Problem to solve:
Working line by line, output the entries below exactly as they appear.

(Change detection data)
════════

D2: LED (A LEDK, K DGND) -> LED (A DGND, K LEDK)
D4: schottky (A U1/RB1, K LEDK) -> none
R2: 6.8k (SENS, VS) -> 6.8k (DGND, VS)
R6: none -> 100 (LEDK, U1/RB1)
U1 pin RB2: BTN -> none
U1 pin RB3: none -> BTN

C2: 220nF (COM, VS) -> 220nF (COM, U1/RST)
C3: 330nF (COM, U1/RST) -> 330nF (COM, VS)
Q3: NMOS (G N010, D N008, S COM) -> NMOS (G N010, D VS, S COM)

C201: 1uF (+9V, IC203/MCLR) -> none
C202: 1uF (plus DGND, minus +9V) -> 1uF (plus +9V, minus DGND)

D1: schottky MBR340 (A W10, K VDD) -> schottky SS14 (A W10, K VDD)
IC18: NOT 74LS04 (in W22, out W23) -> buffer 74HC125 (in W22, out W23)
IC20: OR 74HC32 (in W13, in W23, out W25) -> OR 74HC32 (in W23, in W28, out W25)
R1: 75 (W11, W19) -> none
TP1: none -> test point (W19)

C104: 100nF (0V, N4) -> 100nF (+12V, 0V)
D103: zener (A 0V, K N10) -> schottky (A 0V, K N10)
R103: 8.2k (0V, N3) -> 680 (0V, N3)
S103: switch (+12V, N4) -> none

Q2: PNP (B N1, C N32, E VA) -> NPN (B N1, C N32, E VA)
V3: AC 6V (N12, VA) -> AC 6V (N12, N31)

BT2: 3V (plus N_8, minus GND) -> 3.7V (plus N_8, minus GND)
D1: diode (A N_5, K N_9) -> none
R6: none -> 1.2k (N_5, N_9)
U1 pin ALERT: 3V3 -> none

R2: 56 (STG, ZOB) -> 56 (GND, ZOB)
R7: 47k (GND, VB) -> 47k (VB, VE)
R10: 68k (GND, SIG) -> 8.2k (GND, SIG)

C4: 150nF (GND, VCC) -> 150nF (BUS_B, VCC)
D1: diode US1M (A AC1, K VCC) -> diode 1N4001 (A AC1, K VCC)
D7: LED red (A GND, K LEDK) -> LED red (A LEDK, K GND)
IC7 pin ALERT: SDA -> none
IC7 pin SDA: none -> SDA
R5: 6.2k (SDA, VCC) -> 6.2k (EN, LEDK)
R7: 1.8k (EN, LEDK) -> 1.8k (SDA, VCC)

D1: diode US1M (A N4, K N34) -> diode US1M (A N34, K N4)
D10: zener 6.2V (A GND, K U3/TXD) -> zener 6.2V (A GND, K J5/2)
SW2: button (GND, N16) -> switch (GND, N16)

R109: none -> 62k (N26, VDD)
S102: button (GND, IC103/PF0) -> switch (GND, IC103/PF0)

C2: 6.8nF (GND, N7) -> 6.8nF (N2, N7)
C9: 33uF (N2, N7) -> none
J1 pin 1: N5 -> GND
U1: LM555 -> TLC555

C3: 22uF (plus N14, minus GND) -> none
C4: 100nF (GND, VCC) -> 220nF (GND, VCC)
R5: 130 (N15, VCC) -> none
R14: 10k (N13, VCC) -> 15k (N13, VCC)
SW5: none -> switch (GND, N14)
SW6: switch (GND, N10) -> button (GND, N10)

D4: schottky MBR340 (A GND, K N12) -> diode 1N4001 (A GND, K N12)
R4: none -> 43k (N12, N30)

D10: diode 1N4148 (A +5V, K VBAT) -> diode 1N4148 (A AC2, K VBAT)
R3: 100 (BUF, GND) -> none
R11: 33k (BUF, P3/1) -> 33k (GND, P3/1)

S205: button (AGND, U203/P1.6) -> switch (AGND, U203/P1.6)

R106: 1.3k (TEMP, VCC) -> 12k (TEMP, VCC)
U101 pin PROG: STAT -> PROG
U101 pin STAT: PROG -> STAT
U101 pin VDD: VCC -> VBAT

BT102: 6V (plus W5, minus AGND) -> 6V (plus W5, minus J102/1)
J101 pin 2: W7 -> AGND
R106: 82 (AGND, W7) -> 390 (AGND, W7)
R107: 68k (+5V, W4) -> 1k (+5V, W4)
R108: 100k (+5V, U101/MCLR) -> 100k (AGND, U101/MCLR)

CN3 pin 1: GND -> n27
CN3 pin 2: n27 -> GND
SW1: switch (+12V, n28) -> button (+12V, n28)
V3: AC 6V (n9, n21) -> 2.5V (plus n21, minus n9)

════════

Solution for this task:
D2: LED (A LEDK, K DGND) -> LED (A DGND, K LEDK)
D4: schottky (A U1/RB1, K LEDK) -> none
R2: 6.8k (SENS, VS) -> 6.8k (DGND, VS)
R6: none -> 100 (LEDK, U1/RB1)
U1 pin RB2: BTN -> none
U1 pin RB3: none -> BTN

C2: 220nF (COM, VS) -> 220nF (COM, U1/RST)
C3: 330nF (COM, U1/RST) -> 330nF (COM, VS)
Q3: NMOS (G N010, D N008, S COM) -> NMOS (G N010, D VS, S COM)

C201: 1uF (+9V, IC203/MCLR) -> none
C202: 1uF (plus DGND, minus +9V) -> 1uF (plus +9V, minus DGND)

D1: schottky MBR340 (A W10, K VDD) -> schottky SS14 (A W10, K VDD)
IC18: NOT 74LS04 (in W22, out W23) -> buffer 74HC125 (in W22, out W23)
IC20: OR 74HC32 (in W13, in W23, out W25) -> OR 74HC32 (in W23, in W28, out W25)
R1: 75 (W11, W19) -> none
TP1: none -> test point (W19)

C104: 100nF (0V, N4) -> 100nF (+12V, 0V)
D103: zener (A 0V, K N10) -> schottky (A 0V, K N10)
R103: 8.2k (0V, N3) -> 680 (0V, N3)
S103: switch (+12V, N4) -> none

Q2: PNP (B N1, C N32, E VA) -> NPN (B N1, C N32, E VA)
V3: AC 6V (N12, VA) -> AC 6V (N12, N31)

BT2: 3V (plus N_8, minus GND) -> 3.7V (plus N_8, minus GND)
D1: diode (A N_5, K N_9) -> none
R6: none -> 1.2k (N_5, N_9)
U1 pin ALERT: 3V3 -> none

R2: 56 (STG, ZOB) -> 56 (GND, ZOB)
R7: 47k (GND, VB) -> 47k (VB, VE)
R10: 68k (GND, SIG) -> 8.2k (GND, SIG)

C4: 150nF (GND, VCC) -> 150nF (BUS_B, VCC)
D1: diode US1M (A AC1, K VCC) -> diode 1N4001 (A AC1, K VCC)
D7: LED red (A GND, K LEDK) -> LED red (A LEDK, K GND)
IC7 pin ALERT: SDA -> none
IC7 pin SDA: none -> SDA
R5: 6.2k (SDA, VCC) -> 6.2k (EN, LEDK)
R7: 1.8k (EN, LEDK) -> 1.8k (SDA, VCC)

D1: diode US1M (A N4, K N34) -> diode US1M (A N34, K N4)
D10: zener 6.2V (A GND, K U3/TXD) -> zener 6.2V (A GND, K J5/2)
SW2: button (GND, N16) -> switch (GND, N16)

R109: none -> 62k (N26, VDD)
S102: button (GND, IC103/PF0) -> switch (GND, IC103/PF0)

C2: 6.8nF (GND, N7) -> 6.8nF (N2, N7)
C9: 33uF (N2, N7) -> none
J1 pin 1: N5 -> GND
U1: LM555 -> TLC555

C3: 22uF (plus N14, minus GND) -> none
C4: 100nF (GND, VCC) -> 220nF (GND, VCC)
R5: 130 (N15, VCC) -> none
R14: 10k (N13, VCC) -> 15k (N13, VCC)
SW5: none -> switch (GND, N14)
SW6: switch (GND, N10) -> button (GND, N10)

D4: schottky MBR340 (A GND, K N12) -> diode 1N4001 (A GND, K N12)
R4: none -> 43k (N12, N30)

D10: diode 1N4148 (A +5V, K VBAT) -> diode 1N4148 (A AC2, K VBAT)
R3: 100 (BUF, GND) -> none
R11: 33k (BUF, P3/1) -> 33k (GND, P3/1)

S205: button (AGND, U203/P1.6) -> switch (AGND, U203/P1.6)

R106: 1.3k (TEMP, VCC) -> 12k (TEMP, VCC)
U101 pin PROG: STAT -> PROG
U101 pin STAT: PROG -> STAT
U101 pin VDD: VCC -> VBAT

BT102: 6V (plus W5, minus AGND) -> 6V (plus W5, minus J102/1)
J101 pin 2: W7 -> AGND
R106: 82 (AGND, W7) -> 390 (AGND, W7)
R107: 68k (+5V, W4) -> 1k (+5V, W4)
R108: 100k (+5V, U101/MCLR) -> 100k (AGND, U101/MCLR)

CN3 pin 1: GND -> n27
CN3 pin 2: n27 -> GND
SW1: switch (+12V, n28) -> button (+12V, n28)
V3: AC 6V (n9, n21) -> 2.5V (plus n21, minus n9)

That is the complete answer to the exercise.